**Task to complete**
Take the entries below and print, exactly, the stretch from the line containing "camera: 135 degrees right, 0 degrees up" through the line containing "(1055, 307) = (134, 425): blue bowl -> none", both included.

**Source data**
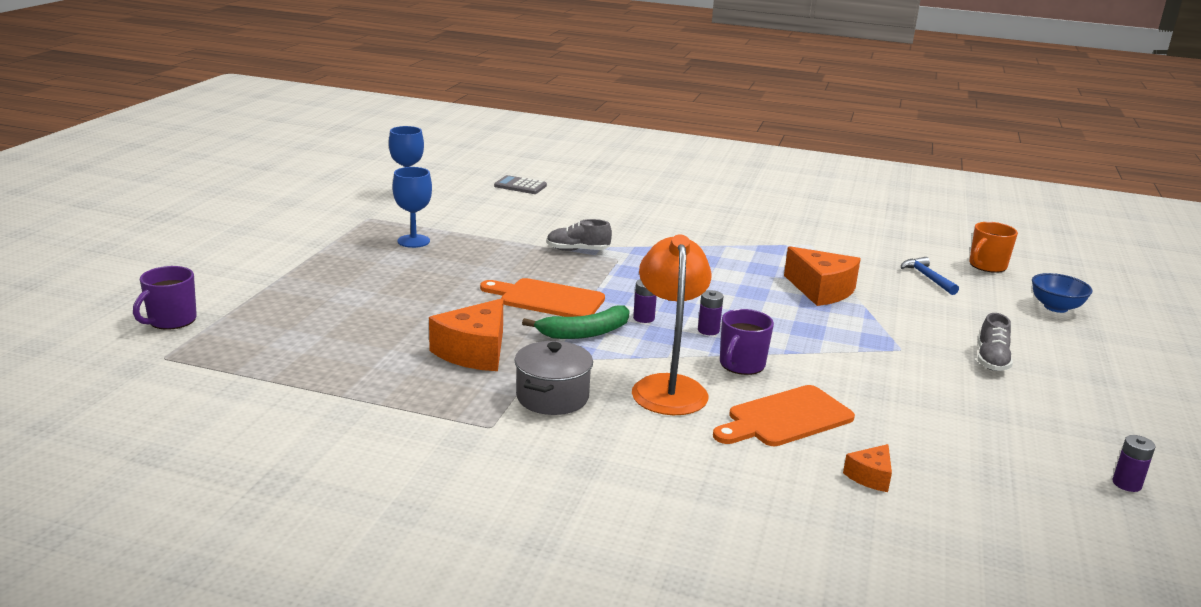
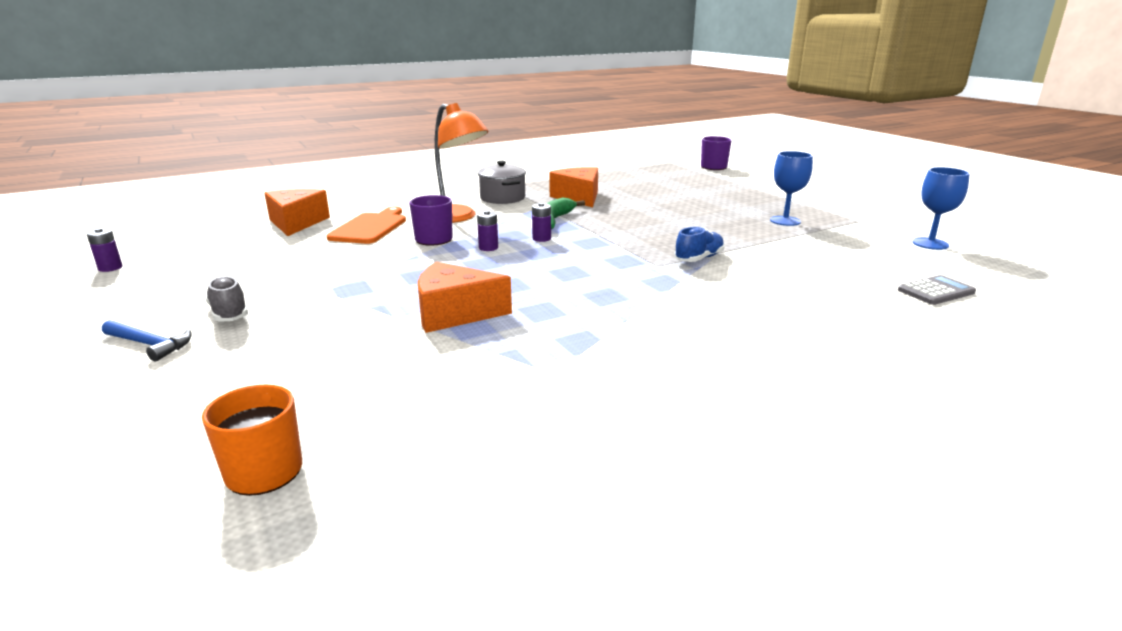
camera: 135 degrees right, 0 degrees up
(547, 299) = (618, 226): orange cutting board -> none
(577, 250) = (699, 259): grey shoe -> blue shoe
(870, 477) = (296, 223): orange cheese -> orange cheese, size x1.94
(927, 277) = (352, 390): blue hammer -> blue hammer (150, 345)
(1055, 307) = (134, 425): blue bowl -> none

==

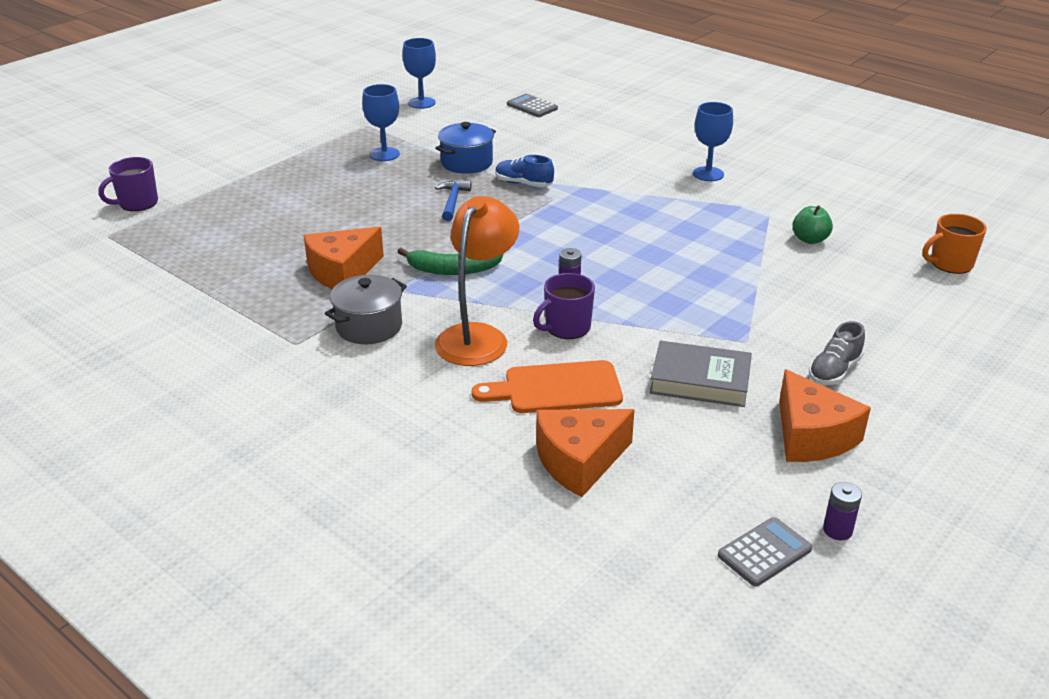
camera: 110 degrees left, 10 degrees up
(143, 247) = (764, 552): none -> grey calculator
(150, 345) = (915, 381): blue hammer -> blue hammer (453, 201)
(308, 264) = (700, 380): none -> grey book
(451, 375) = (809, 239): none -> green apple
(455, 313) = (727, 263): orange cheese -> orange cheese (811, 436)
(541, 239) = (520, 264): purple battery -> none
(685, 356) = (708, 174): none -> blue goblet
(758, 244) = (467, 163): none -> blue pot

**Solution to this exercise**
camera: 135 degrees right, 0 degrees up
(547, 299) = (618, 226): orange cutting board -> none
(577, 250) = (699, 259): grey shoe -> blue shoe
(870, 477) = (296, 223): orange cheese -> orange cheese, size x1.94
(927, 277) = (352, 390): blue hammer -> blue hammer (150, 345)
(1055, 307) = (134, 425): blue bowl -> none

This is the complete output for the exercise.